▶ _Dataset items_:
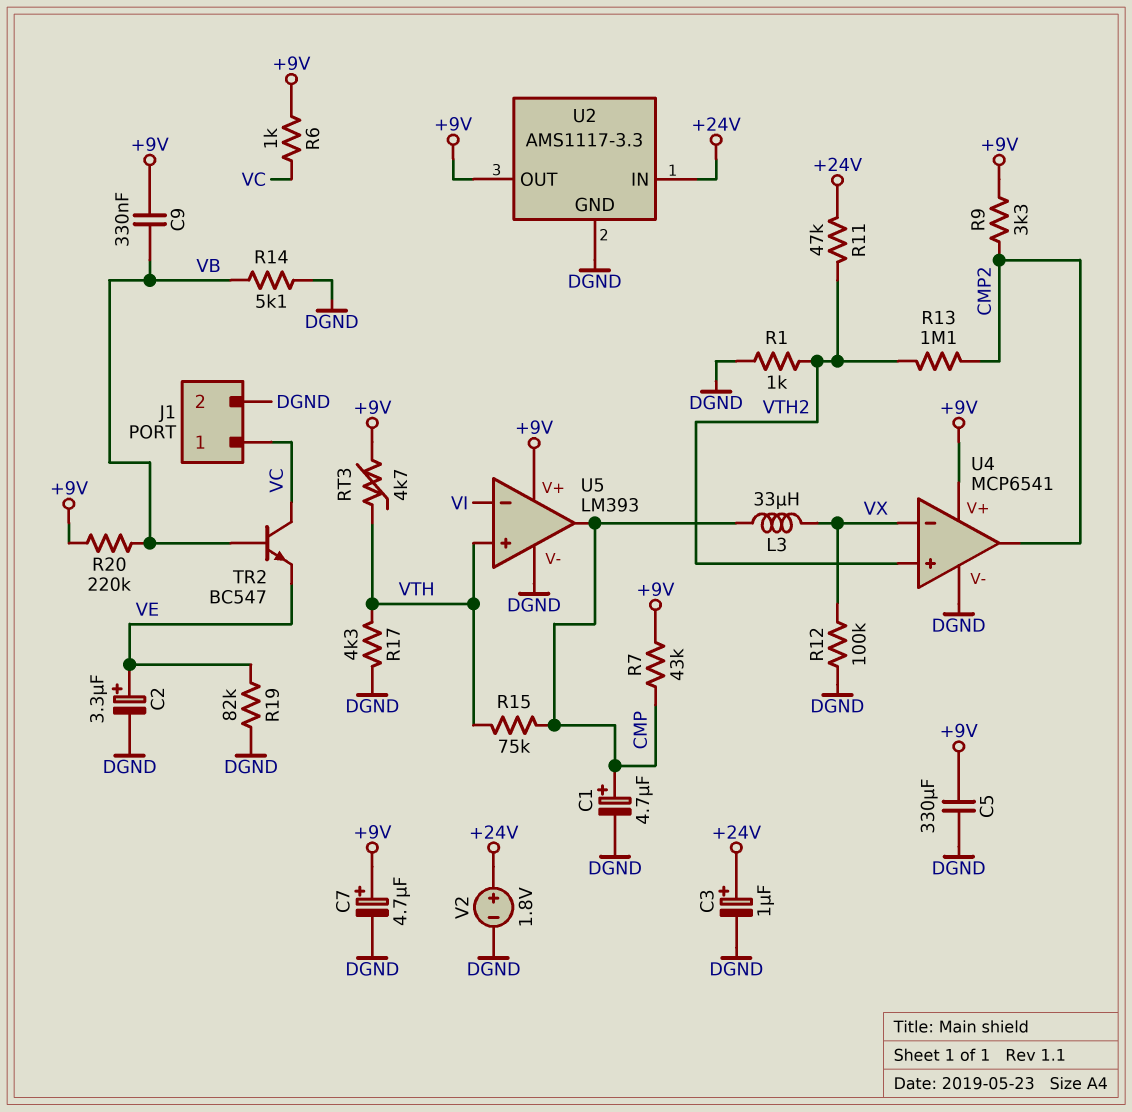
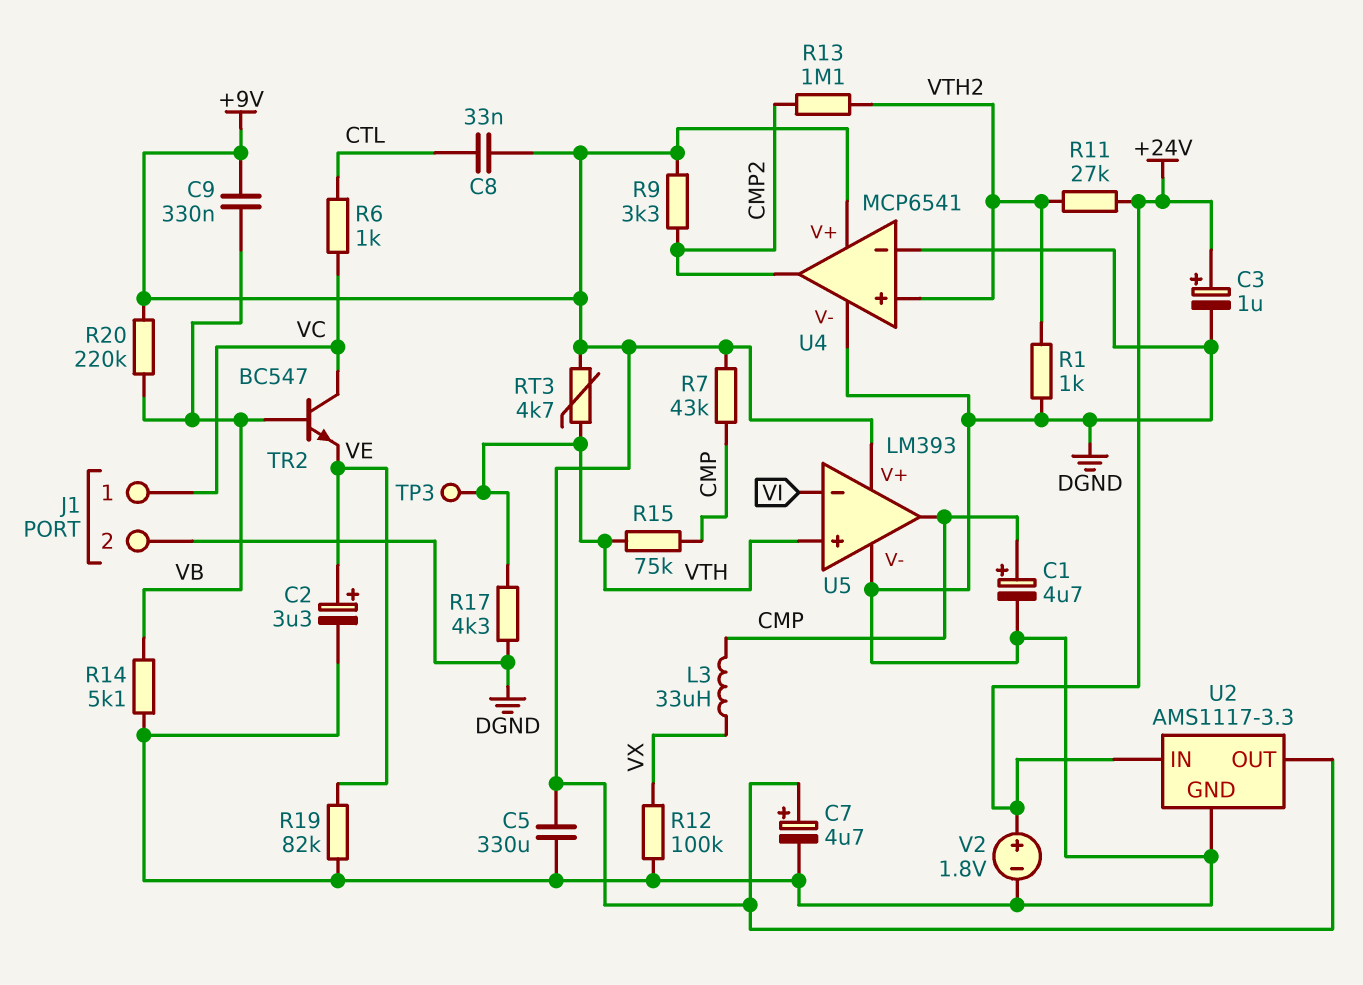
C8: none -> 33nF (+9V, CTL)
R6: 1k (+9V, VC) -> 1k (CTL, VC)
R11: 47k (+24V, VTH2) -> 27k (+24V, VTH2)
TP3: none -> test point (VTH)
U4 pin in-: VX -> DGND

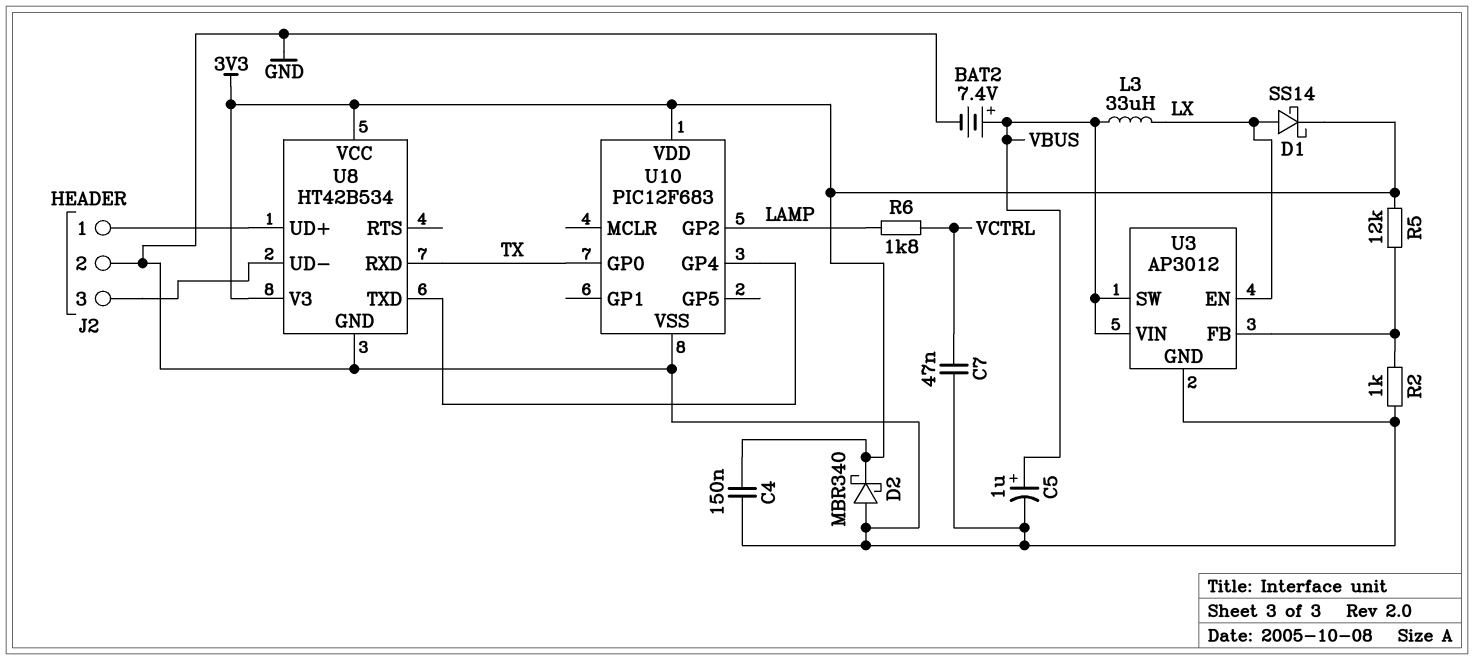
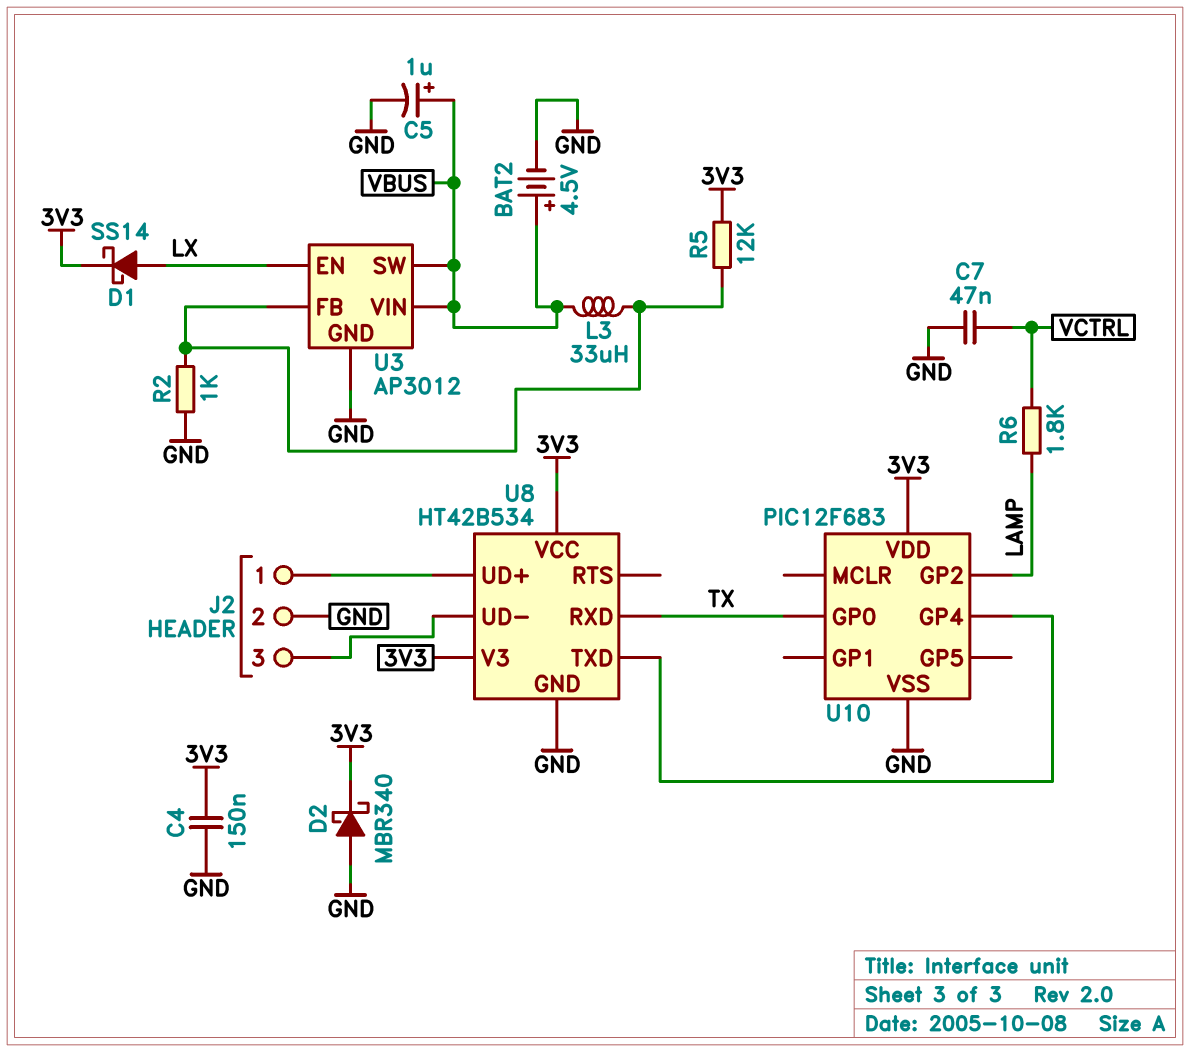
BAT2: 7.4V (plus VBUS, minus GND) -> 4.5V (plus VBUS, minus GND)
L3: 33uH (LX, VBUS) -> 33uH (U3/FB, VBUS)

▶ _WHAT THIS TASK INVOLVES_:
Write out an exact transcription of the line with "BAT2: 7.4V (plus" and of each line after it; stop at the end of the records.

▶ _REPLY_:
BAT2: 7.4V (plus VBUS, minus GND) -> 4.5V (plus VBUS, minus GND)
L3: 33uH (LX, VBUS) -> 33uH (U3/FB, VBUS)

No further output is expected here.